PROBLEM TO WORK ON: I need each line of the entries below that includes the string "cyan".

Segment Start: SOURCE DATA

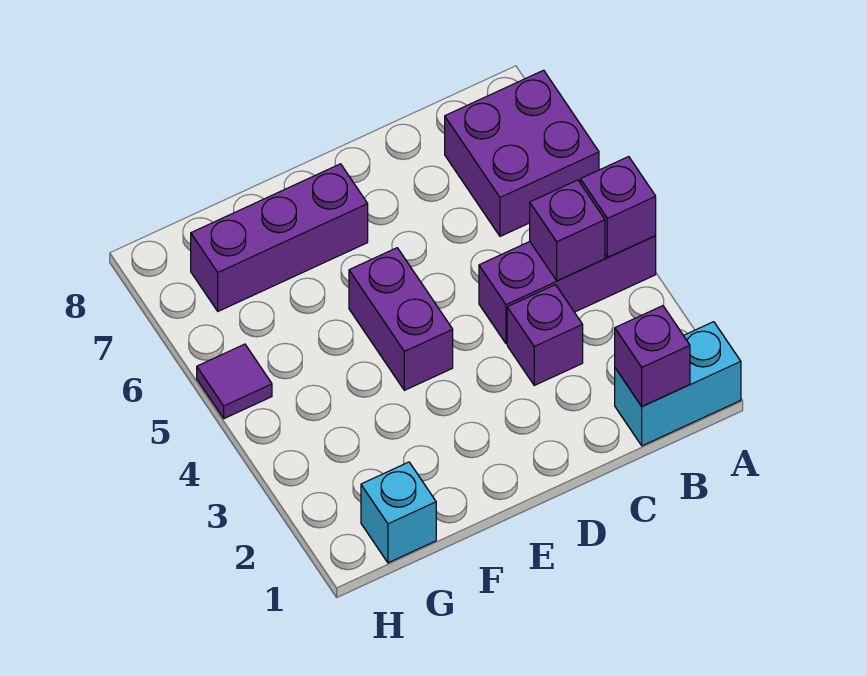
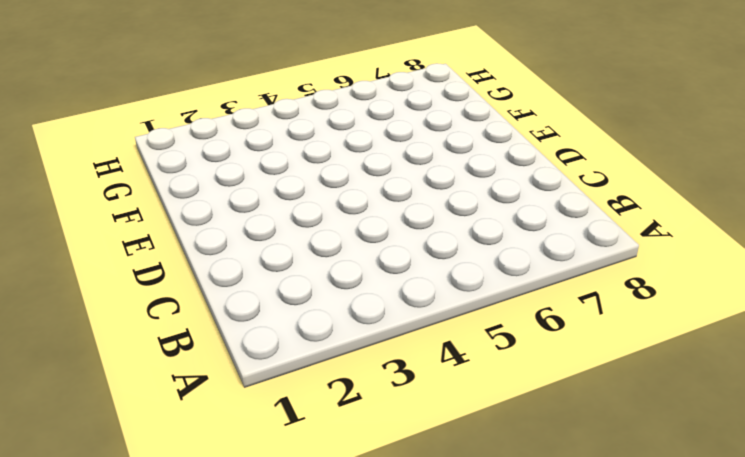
none -> cyan brick A1:B1 level 1
none -> purple brick A4:C4 level 1

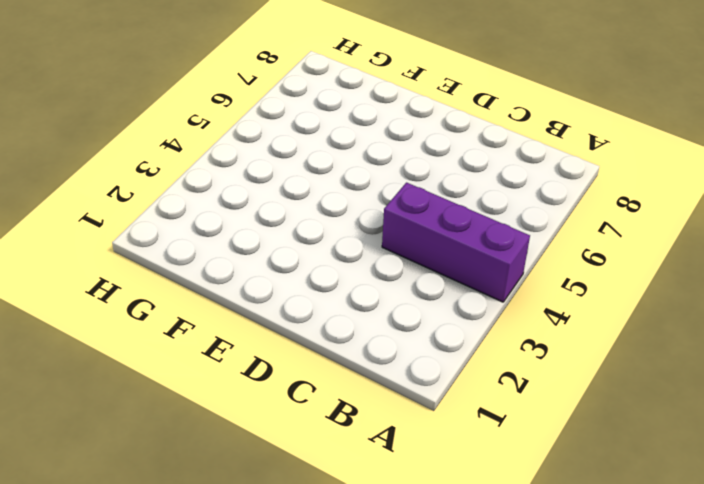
none -> cyan brick A1:B1 level 1
none -> purple brick A6:B7 level 1

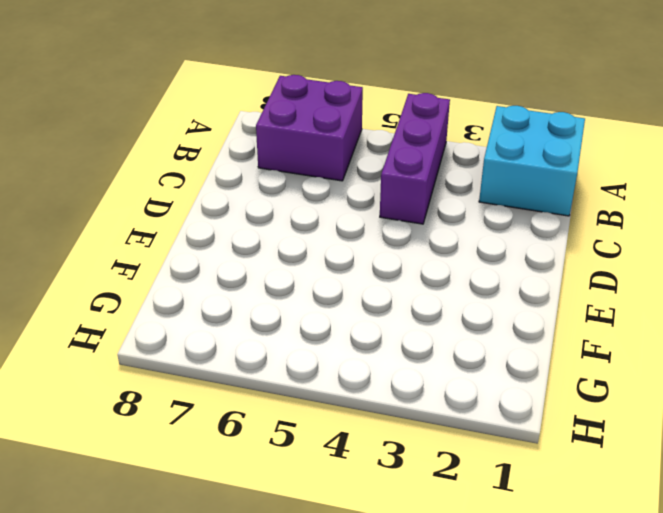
cyan brick A1:B2 level 1 -> cyan brick A1:B1 level 1
none -> purple brick C3 level 1
none -> purple brick E4:E5 level 1

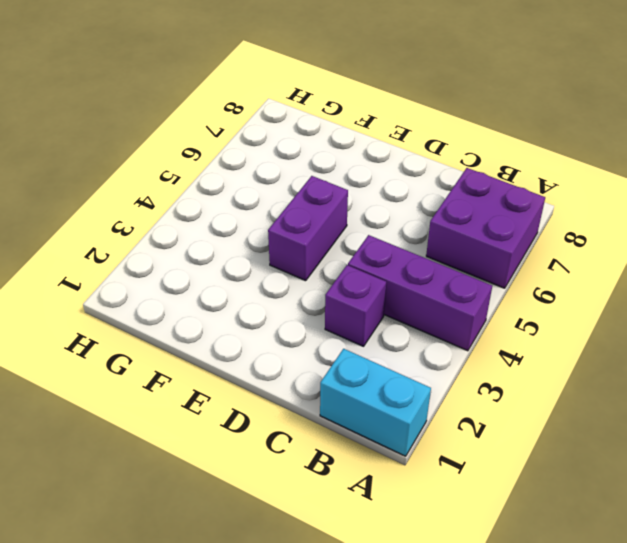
none -> purple brick E7:G7 level 1
none -> cyan brick G1 level 1

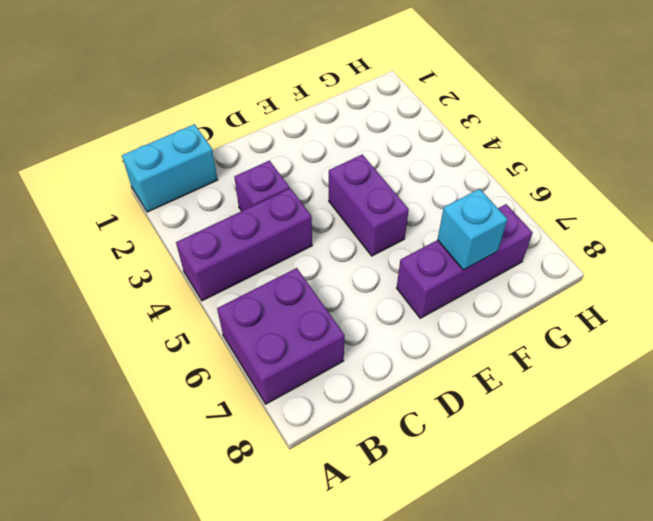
cyan brick F7 level 2 -> cyan brick G1 level 1
none -> purple tile H5 level 1
none -> purple brick A4 level 2

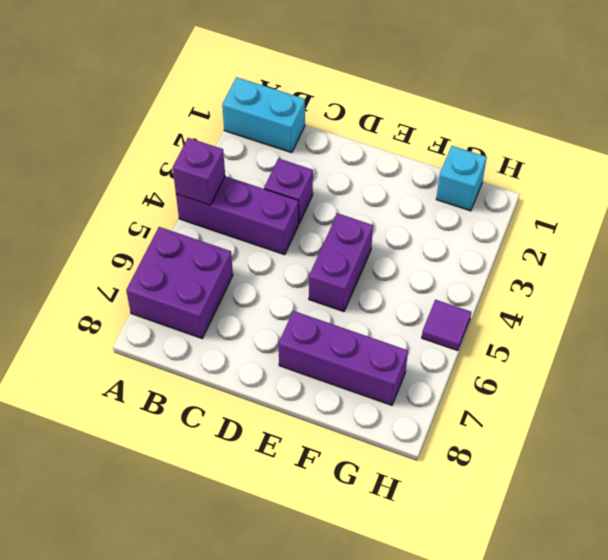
none -> purple brick B1 level 2
none -> purple brick B4 level 2

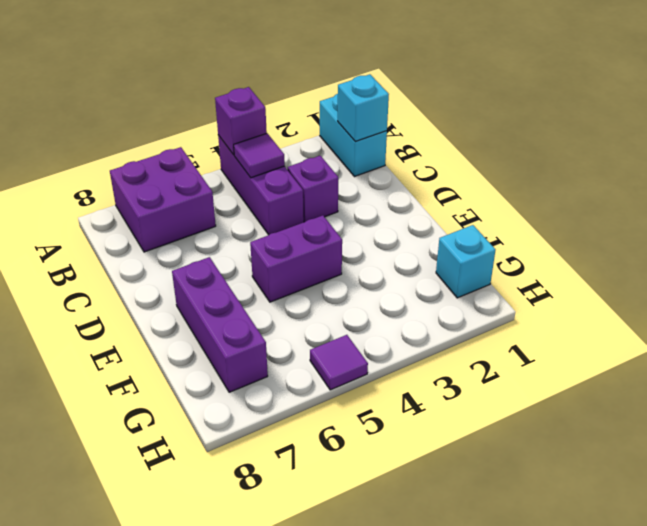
cyan brick B1 level 2 -> purple brick B1 level 2
purple tile B4 level 2 -> purple brick B4 level 2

Segment End: SOURCE DATA

ANSWER SECTION:
none -> cyan brick A1:B1 level 1
none -> cyan brick A1:B1 level 1
cyan brick A1:B2 level 1 -> cyan brick A1:B1 level 1
none -> cyan brick G1 level 1
cyan brick F7 level 2 -> cyan brick G1 level 1
cyan brick B1 level 2 -> purple brick B1 level 2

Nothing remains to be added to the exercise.